* _Instructions to follow_
Search the material for the word "truck" and report each line where it turns up.

++++++++

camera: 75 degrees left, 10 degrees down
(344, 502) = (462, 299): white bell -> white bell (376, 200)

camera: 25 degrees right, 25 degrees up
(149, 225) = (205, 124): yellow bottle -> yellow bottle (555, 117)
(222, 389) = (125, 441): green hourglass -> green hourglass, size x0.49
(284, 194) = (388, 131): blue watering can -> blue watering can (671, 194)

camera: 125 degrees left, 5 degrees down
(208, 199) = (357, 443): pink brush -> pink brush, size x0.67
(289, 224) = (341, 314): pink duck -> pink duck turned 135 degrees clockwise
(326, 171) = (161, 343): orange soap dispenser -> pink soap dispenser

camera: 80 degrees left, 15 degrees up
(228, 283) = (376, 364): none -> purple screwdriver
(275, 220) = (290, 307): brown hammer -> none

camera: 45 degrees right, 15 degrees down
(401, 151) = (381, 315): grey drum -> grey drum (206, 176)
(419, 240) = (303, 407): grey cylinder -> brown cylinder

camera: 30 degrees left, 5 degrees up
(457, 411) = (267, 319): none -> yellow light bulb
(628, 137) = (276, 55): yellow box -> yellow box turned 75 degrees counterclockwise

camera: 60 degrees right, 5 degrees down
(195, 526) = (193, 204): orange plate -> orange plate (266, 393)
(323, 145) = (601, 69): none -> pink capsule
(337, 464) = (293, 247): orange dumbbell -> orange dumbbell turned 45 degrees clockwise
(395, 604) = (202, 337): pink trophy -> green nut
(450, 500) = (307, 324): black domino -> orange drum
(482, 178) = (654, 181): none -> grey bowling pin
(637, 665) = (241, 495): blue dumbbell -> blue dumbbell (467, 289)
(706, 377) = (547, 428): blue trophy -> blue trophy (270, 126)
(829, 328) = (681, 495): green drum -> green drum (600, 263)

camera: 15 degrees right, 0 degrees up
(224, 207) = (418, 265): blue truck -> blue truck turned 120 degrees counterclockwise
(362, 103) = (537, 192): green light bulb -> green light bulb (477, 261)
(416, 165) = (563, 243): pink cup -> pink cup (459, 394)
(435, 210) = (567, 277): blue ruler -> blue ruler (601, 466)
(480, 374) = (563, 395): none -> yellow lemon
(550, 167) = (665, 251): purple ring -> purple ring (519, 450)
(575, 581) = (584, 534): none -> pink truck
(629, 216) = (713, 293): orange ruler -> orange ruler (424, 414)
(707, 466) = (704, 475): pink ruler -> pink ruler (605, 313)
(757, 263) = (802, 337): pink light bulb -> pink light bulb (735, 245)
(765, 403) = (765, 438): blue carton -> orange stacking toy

++++++++

* _Solution_
(224, 207) = (418, 265): blue truck -> blue truck turned 120 degrees counterclockwise
(575, 581) = (584, 534): none -> pink truck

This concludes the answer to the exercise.